Lines of data
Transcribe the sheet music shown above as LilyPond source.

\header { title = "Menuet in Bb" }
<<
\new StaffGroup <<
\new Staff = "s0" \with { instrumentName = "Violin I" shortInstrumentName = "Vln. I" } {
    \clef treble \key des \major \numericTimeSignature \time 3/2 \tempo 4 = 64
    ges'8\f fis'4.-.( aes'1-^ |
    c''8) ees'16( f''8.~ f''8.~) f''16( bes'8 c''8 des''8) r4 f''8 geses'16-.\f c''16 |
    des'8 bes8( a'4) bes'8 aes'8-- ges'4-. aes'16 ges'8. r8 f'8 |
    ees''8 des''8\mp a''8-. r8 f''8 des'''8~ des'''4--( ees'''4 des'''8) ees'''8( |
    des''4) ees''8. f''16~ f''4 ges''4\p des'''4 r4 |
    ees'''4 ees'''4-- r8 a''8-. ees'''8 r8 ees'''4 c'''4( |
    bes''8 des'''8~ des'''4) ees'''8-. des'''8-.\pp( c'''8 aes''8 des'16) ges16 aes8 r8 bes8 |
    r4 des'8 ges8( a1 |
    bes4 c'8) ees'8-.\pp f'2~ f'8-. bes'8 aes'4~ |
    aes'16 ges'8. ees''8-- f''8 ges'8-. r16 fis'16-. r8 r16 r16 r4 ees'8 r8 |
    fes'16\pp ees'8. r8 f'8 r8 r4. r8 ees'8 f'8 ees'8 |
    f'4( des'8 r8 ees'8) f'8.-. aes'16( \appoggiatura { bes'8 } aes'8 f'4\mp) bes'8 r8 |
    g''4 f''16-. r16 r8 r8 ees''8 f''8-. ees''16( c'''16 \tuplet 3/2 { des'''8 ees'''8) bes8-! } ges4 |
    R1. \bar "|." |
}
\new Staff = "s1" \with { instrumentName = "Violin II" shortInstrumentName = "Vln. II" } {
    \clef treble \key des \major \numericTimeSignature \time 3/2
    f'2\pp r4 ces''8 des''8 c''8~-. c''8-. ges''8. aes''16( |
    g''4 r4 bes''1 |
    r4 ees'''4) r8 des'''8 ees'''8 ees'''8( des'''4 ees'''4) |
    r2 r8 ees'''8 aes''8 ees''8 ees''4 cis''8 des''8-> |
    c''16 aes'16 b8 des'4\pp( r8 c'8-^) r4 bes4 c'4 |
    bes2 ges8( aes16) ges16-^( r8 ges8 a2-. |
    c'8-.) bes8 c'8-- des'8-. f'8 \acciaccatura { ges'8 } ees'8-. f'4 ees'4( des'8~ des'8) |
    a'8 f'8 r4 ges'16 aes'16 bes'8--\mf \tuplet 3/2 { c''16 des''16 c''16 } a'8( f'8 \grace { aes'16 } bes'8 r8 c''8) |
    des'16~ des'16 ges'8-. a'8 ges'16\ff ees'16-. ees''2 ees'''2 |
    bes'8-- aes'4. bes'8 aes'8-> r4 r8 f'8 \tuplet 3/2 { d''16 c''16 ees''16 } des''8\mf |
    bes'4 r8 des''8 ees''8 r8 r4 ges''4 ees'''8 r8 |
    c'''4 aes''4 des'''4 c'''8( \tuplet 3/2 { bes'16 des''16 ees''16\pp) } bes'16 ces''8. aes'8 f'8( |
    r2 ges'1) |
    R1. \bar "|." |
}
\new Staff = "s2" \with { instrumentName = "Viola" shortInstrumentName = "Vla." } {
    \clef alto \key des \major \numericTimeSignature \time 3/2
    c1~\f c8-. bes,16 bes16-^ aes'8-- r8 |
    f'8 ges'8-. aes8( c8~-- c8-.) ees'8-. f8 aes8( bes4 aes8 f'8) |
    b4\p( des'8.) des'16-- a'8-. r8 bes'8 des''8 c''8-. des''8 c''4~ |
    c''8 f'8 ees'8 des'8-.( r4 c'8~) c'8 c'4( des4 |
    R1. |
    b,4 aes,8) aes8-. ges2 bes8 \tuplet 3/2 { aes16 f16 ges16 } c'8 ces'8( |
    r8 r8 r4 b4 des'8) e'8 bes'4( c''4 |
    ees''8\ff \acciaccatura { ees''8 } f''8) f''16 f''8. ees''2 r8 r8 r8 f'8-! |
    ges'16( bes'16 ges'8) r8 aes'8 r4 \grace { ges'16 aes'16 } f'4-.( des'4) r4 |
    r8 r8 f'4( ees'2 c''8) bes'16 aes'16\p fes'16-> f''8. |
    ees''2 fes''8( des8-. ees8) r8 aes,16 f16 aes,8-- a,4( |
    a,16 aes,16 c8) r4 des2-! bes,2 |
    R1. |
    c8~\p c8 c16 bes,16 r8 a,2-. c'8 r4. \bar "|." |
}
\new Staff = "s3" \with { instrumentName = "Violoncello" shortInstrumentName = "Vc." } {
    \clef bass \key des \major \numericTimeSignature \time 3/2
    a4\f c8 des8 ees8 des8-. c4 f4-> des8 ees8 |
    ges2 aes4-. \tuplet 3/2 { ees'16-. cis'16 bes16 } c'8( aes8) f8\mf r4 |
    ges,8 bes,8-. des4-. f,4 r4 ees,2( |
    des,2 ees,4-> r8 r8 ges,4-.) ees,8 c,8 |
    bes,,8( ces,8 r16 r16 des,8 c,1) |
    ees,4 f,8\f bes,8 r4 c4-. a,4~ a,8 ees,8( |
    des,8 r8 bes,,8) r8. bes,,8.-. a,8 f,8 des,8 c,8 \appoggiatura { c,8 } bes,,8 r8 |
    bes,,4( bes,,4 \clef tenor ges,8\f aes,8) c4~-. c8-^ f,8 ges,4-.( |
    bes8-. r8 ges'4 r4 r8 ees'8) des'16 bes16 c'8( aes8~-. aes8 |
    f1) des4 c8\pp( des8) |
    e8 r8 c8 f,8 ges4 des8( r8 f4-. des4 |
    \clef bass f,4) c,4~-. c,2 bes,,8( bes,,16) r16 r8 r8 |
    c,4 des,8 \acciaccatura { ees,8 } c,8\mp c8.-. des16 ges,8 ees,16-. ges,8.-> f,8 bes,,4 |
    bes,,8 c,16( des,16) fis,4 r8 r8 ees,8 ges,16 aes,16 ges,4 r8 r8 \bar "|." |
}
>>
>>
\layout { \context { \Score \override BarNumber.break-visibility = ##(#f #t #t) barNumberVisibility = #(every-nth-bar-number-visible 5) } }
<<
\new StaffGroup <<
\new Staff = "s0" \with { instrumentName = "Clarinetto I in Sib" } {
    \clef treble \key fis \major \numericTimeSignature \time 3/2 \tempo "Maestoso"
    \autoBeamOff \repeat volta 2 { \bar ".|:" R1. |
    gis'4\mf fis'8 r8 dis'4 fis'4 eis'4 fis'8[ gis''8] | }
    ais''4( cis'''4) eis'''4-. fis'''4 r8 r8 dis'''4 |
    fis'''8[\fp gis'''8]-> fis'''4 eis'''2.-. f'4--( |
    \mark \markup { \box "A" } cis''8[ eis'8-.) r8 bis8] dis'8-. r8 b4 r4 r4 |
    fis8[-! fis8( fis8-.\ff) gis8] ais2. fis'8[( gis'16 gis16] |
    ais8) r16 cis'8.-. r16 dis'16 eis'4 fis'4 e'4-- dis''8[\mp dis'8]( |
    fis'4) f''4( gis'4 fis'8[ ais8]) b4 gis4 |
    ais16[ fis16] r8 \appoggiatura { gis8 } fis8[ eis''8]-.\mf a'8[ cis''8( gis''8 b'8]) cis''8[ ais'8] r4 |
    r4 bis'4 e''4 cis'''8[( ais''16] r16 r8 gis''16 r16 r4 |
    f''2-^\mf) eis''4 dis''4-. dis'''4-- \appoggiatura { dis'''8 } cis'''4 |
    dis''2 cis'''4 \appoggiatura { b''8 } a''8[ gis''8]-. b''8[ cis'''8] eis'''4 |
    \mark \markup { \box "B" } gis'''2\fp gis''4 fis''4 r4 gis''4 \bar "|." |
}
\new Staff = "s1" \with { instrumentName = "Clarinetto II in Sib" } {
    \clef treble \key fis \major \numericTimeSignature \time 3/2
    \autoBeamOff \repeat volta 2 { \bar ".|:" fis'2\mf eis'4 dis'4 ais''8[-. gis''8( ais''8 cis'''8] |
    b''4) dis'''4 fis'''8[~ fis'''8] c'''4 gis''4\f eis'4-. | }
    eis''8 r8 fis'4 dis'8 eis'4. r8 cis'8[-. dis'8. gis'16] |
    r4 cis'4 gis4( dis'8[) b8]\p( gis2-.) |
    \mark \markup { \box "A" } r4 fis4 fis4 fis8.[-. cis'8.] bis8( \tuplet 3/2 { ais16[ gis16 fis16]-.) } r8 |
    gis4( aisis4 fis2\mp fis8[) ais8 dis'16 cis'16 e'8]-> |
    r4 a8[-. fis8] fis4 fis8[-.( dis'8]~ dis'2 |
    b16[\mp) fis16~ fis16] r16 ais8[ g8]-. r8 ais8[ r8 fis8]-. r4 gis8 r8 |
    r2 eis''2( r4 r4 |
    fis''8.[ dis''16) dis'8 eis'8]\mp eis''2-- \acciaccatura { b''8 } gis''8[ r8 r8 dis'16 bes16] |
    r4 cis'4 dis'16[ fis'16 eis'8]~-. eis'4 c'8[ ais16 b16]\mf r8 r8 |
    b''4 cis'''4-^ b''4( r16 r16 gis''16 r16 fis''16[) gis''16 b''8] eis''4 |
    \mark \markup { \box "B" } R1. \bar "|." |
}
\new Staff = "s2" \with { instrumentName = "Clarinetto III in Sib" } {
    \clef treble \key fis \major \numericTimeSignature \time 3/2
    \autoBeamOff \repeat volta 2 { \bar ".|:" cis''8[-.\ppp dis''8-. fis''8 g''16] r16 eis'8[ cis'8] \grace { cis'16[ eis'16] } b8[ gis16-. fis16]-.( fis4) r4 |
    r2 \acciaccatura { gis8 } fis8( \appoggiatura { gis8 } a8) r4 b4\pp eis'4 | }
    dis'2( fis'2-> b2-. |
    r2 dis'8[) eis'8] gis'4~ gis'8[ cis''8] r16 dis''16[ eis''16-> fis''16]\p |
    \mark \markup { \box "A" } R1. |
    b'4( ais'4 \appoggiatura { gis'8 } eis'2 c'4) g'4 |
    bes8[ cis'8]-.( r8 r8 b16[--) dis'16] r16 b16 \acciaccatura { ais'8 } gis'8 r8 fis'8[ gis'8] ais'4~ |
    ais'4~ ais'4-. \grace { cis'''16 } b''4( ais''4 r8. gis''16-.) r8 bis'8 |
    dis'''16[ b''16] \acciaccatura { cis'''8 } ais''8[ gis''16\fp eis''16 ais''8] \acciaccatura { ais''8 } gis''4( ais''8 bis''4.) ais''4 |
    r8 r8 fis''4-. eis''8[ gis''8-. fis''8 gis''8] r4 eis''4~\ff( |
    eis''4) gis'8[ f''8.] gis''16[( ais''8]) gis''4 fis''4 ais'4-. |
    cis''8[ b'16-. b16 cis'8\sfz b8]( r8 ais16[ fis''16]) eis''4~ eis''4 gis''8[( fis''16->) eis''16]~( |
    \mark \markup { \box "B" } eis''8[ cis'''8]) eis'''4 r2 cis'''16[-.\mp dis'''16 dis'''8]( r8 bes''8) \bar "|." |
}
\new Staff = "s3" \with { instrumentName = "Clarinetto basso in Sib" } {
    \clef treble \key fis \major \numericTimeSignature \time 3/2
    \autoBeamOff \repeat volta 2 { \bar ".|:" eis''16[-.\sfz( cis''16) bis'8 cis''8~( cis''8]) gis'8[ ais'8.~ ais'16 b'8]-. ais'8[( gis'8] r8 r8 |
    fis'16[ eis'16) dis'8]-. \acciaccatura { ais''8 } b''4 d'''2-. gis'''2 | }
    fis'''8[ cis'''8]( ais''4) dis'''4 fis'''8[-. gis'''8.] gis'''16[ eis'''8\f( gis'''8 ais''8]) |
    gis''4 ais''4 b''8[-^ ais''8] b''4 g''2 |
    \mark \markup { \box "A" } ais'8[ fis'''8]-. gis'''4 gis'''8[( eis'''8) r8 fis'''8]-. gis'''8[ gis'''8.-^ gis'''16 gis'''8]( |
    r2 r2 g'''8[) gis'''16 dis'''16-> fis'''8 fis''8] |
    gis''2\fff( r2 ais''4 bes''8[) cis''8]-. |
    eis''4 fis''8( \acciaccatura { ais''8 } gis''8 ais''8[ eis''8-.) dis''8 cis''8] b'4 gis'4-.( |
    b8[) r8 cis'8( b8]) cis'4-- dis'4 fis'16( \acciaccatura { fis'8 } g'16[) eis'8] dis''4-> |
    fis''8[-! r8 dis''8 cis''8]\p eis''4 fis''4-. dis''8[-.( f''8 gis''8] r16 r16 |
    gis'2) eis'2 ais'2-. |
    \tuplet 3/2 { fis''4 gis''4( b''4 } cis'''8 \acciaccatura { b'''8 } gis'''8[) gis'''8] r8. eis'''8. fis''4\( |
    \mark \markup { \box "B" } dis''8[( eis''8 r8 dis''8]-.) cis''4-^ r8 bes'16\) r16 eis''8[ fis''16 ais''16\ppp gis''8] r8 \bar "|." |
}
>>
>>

> [Prompt]: Please return each line of the material above that contains the string "shortInstrumentName".

> [Complete answer]:
\new Staff = "s0" \with { instrumentName = "Violin I" shortInstrumentName = "Vln. I" } {
\new Staff = "s1" \with { instrumentName = "Violin II" shortInstrumentName = "Vln. II" } {
\new Staff = "s2" \with { instrumentName = "Viola" shortInstrumentName = "Vla." } {
\new Staff = "s3" \with { instrumentName = "Violoncello" shortInstrumentName = "Vc." } {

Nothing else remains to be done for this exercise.